▶ _WORK REQUEST_: Transcribe, word for word and without additions, each line below from the one containing "R8: 15 (VLOAD2, VS) -> 15 (GND, VLOAD2)" through the one containing "Q1: PNP S8550", both ends included.
--
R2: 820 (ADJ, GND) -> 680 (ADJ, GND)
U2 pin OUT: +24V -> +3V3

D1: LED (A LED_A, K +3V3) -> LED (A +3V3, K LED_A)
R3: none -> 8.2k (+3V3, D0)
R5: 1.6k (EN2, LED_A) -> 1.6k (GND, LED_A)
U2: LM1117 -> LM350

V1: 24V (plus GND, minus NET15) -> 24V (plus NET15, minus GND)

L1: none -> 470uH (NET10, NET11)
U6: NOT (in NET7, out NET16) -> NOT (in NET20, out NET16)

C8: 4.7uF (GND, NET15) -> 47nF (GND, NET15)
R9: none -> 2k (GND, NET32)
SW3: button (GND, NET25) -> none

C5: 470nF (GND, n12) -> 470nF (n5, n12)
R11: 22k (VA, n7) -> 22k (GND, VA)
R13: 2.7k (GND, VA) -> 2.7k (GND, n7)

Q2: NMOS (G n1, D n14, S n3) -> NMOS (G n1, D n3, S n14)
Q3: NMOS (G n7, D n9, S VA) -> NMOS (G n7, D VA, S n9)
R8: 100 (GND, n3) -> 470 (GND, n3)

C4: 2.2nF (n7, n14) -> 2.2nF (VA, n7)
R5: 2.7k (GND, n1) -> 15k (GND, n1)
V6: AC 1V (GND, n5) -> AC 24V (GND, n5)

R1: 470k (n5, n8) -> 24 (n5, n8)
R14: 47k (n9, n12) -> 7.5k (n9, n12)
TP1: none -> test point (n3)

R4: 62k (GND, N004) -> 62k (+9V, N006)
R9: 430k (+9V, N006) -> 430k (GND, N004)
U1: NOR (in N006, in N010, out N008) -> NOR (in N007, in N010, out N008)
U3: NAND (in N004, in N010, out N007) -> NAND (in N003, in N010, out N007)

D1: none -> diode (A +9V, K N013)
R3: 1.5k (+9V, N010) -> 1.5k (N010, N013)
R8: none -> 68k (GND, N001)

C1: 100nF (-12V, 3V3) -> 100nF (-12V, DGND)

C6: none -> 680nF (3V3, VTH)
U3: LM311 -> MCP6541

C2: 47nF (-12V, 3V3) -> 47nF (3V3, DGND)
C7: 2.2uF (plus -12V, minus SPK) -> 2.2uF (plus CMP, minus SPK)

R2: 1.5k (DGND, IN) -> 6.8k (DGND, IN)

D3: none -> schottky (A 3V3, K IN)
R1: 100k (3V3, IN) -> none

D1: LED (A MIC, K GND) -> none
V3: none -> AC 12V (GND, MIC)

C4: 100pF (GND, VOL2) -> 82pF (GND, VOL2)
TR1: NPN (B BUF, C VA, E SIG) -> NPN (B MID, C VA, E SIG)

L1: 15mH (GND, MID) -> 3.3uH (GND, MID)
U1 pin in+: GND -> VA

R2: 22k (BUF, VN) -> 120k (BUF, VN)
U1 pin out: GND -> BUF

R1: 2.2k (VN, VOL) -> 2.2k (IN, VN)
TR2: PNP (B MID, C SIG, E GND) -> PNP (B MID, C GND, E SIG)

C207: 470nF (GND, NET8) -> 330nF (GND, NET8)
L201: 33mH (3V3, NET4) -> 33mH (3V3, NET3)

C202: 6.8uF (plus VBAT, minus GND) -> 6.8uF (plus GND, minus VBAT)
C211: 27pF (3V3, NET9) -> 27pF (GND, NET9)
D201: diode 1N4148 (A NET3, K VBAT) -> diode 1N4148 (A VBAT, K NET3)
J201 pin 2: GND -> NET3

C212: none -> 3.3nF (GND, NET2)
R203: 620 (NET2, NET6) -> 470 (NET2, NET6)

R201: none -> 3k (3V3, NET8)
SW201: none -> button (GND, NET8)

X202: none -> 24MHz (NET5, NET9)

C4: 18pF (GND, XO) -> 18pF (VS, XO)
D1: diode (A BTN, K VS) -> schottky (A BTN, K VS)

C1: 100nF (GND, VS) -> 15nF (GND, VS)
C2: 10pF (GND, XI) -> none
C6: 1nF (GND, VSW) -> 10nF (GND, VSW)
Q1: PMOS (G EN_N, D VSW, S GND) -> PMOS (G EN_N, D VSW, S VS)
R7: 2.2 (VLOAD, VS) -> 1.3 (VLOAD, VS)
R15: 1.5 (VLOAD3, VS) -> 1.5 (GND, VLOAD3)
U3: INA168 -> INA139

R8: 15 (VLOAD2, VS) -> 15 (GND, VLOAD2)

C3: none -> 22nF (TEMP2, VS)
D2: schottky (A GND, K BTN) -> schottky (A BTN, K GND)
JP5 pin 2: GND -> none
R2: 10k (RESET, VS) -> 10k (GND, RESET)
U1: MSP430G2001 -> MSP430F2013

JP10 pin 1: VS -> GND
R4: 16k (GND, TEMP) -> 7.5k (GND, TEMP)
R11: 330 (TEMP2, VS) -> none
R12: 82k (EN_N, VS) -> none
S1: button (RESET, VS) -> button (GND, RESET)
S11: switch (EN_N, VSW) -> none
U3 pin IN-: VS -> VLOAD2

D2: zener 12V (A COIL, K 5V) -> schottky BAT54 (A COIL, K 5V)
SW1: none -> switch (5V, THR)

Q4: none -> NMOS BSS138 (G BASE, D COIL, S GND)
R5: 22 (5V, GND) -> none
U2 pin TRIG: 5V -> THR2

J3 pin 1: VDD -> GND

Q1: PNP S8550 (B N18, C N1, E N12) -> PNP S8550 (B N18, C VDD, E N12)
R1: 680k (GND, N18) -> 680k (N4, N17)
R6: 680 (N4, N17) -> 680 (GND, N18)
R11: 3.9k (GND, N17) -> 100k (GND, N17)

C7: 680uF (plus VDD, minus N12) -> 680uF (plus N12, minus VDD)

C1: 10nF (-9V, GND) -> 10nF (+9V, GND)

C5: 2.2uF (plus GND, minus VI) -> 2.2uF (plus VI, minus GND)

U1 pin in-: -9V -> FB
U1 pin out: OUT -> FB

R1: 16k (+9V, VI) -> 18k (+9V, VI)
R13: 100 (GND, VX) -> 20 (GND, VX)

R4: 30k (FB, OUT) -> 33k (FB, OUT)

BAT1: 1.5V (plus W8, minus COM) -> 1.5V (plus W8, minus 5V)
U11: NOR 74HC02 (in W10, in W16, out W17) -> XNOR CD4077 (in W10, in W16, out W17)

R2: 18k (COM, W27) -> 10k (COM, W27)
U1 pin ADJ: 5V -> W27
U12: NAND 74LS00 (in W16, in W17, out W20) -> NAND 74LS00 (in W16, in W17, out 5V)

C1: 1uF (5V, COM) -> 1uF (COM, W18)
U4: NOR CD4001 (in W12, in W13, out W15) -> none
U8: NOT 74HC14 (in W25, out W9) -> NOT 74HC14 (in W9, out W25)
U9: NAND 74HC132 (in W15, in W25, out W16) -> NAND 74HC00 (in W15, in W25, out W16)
--
▶ _WRITTEN ANSWER_:
R8: 15 (VLOAD2, VS) -> 15 (GND, VLOAD2)

C3: none -> 22nF (TEMP2, VS)
D2: schottky (A GND, K BTN) -> schottky (A BTN, K GND)
JP5 pin 2: GND -> none
R2: 10k (RESET, VS) -> 10k (GND, RESET)
U1: MSP430G2001 -> MSP430F2013

JP10 pin 1: VS -> GND
R4: 16k (GND, TEMP) -> 7.5k (GND, TEMP)
R11: 330 (TEMP2, VS) -> none
R12: 82k (EN_N, VS) -> none
S1: button (RESET, VS) -> button (GND, RESET)
S11: switch (EN_N, VSW) -> none
U3 pin IN-: VS -> VLOAD2

D2: zener 12V (A COIL, K 5V) -> schottky BAT54 (A COIL, K 5V)
SW1: none -> switch (5V, THR)

Q4: none -> NMOS BSS138 (G BASE, D COIL, S GND)
R5: 22 (5V, GND) -> none
U2 pin TRIG: 5V -> THR2

J3 pin 1: VDD -> GND

Q1: PNP S8550 (B N18, C N1, E N12) -> PNP S8550 (B N18, C VDD, E N12)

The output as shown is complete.